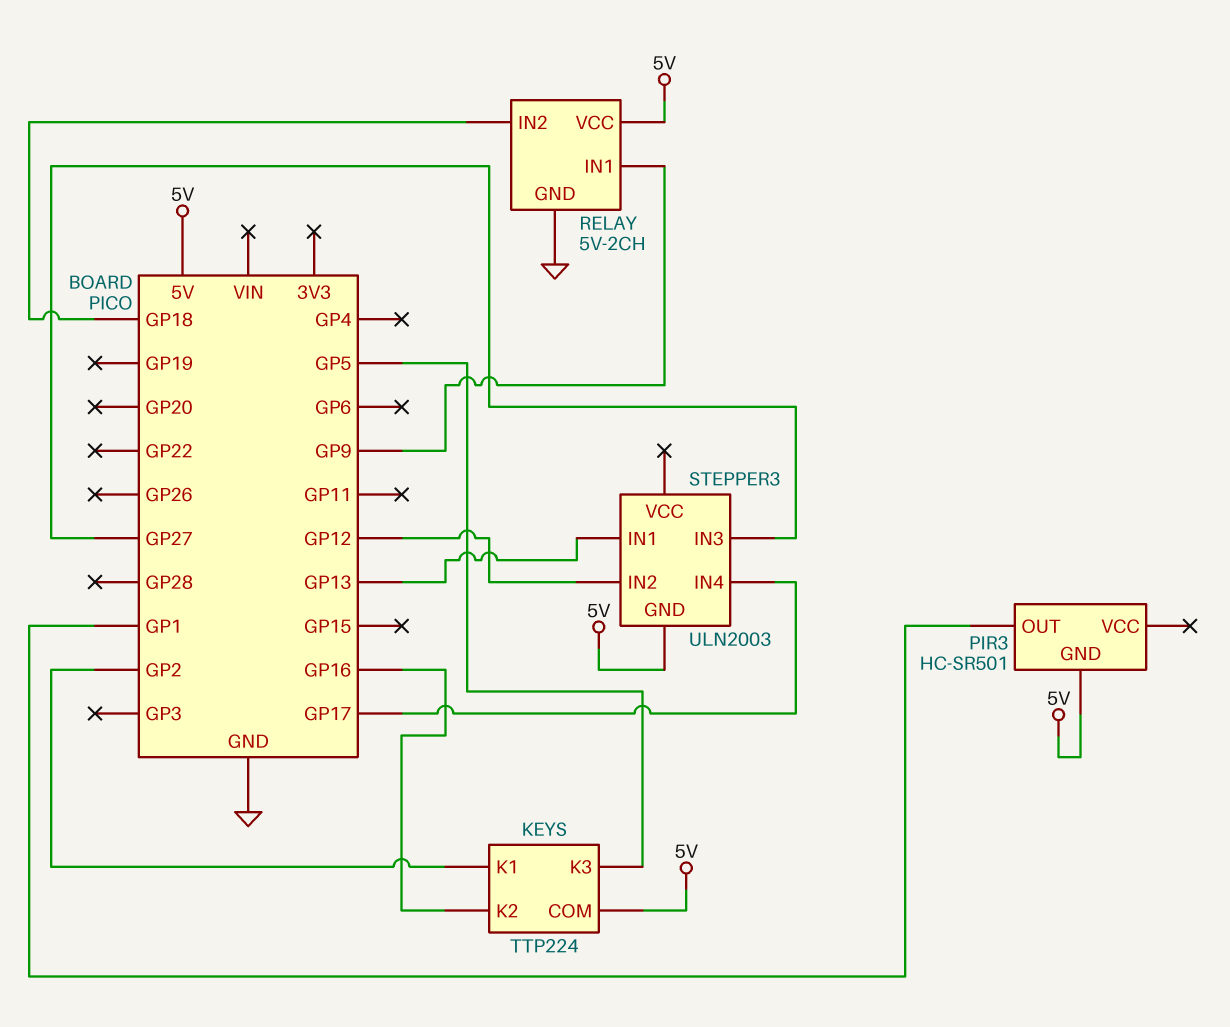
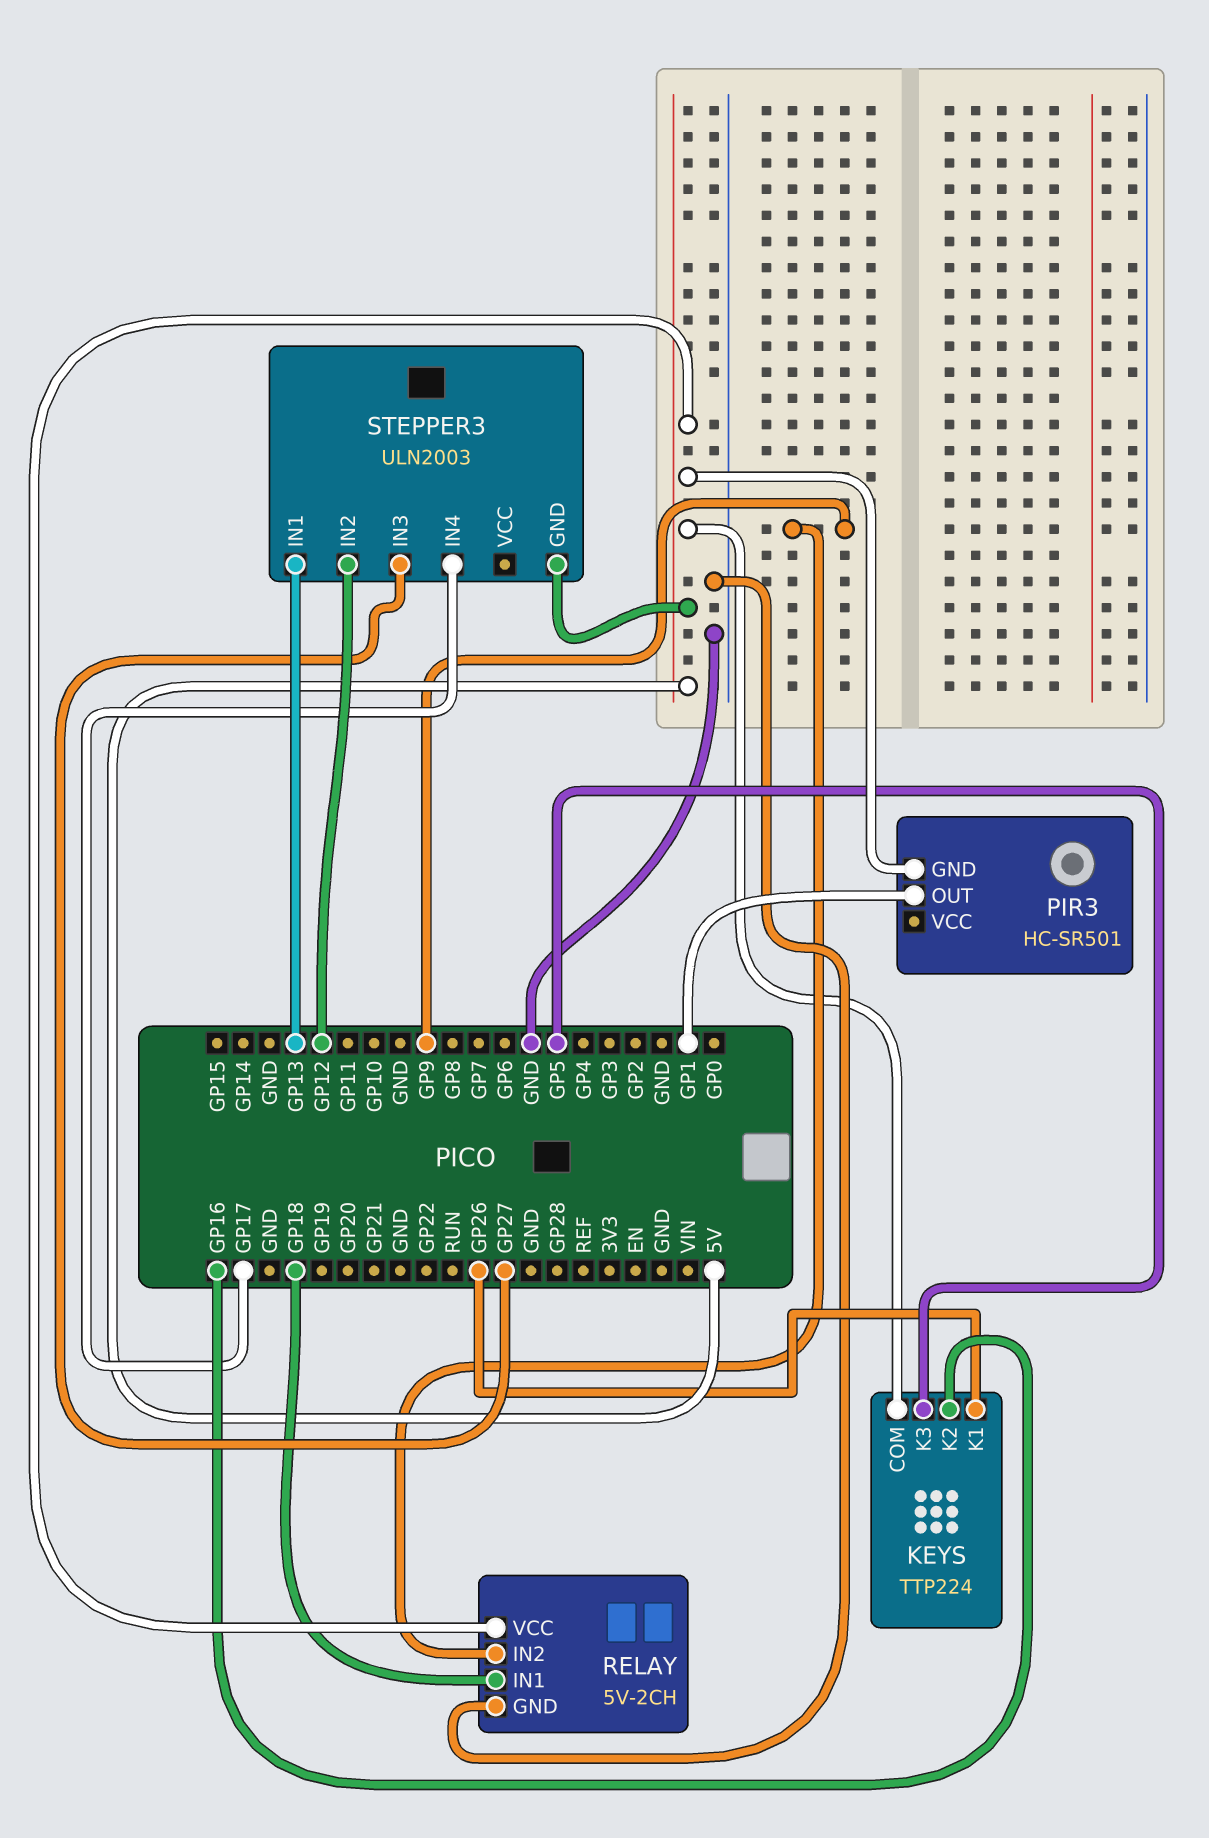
KEYS pin K1: GP2 -> GP26
RELAY pin IN1: GP9 -> GP18
RELAY pin IN2: GP18 -> GP9

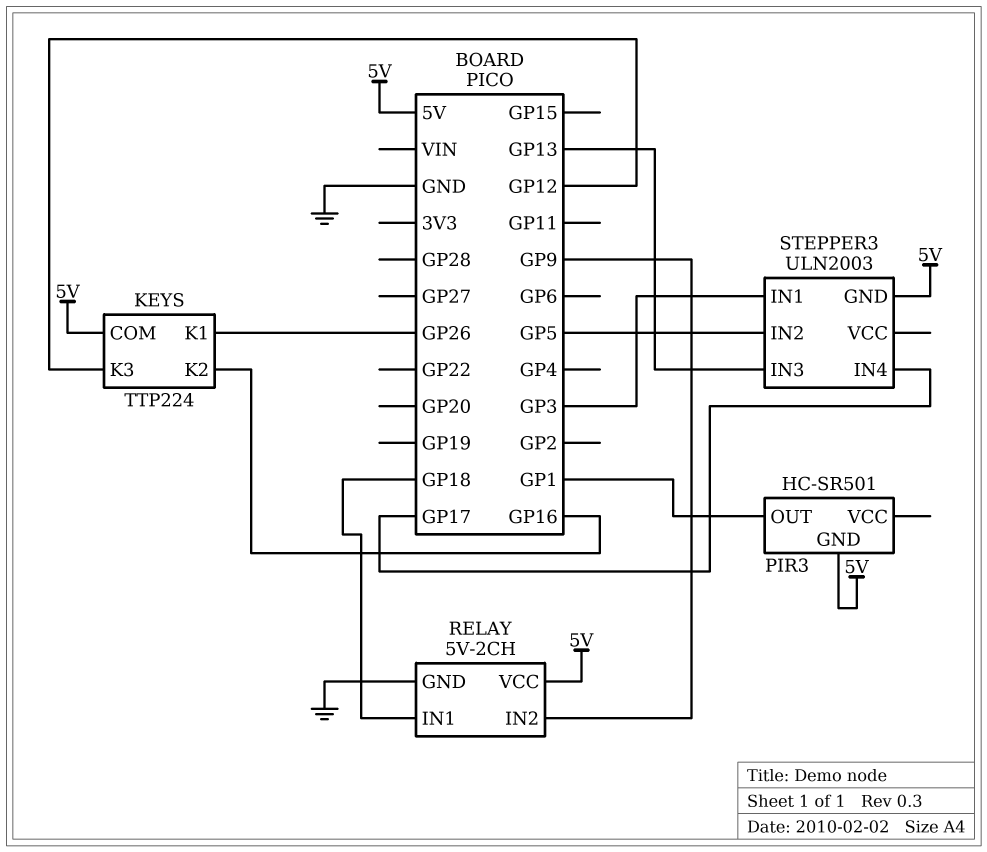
KEYS pin K3: GP5 -> GP12
STEPPER3 pin IN1: GP13 -> GP3
STEPPER3 pin IN2: GP12 -> GP5
STEPPER3 pin IN3: GP27 -> GP13

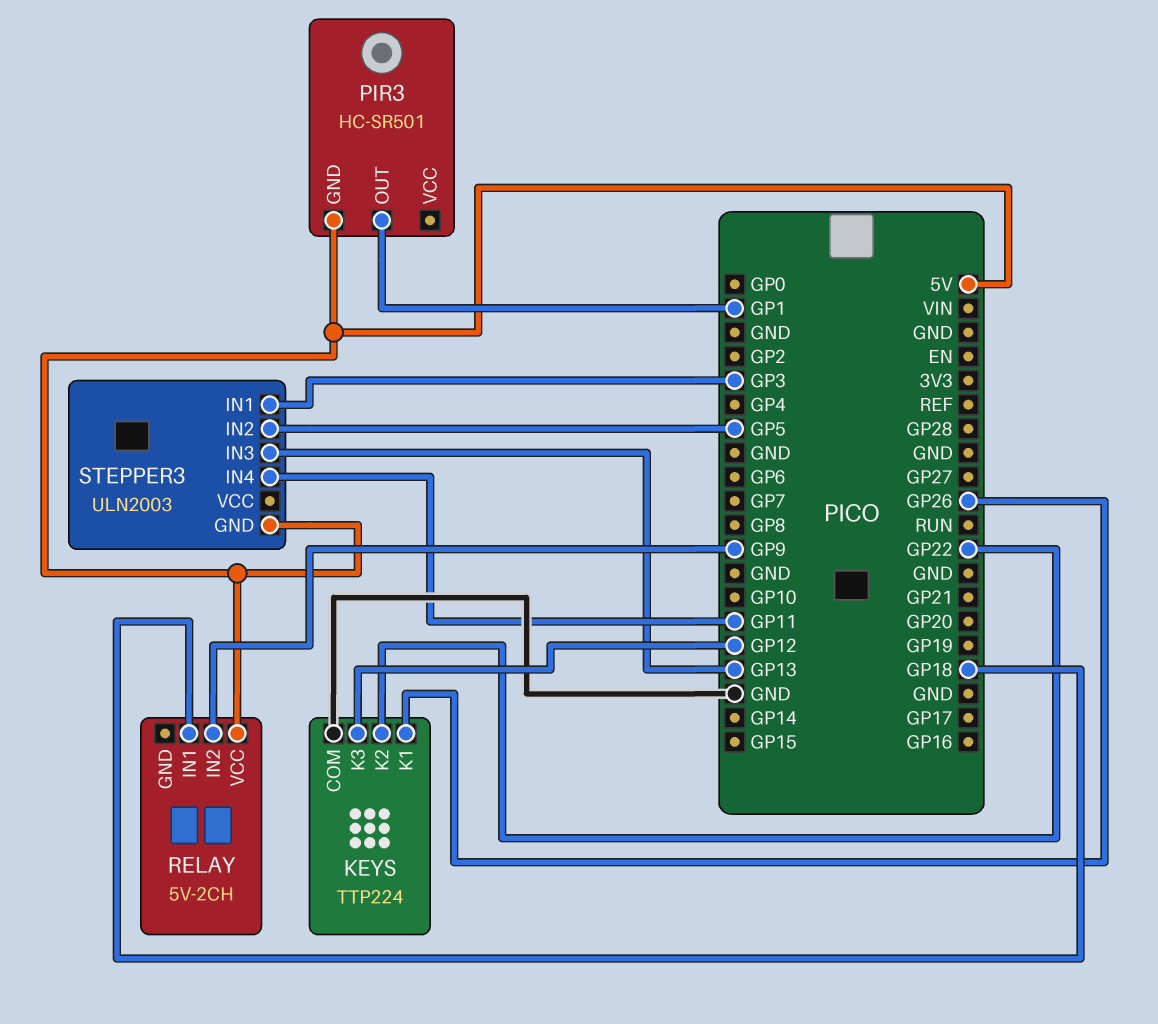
KEYS pin COM: 5V -> GND
KEYS pin K2: GP16 -> GP22
RELAY pin GND: GND -> none
STEPPER3 pin IN4: GP17 -> GP11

## WHAT IS EXPECTED
Reproduce each line above that contains "RELAY".

## WORKED SOLUTION
RELAY pin IN1: GP9 -> GP18
RELAY pin IN2: GP18 -> GP9
RELAY pin GND: GND -> none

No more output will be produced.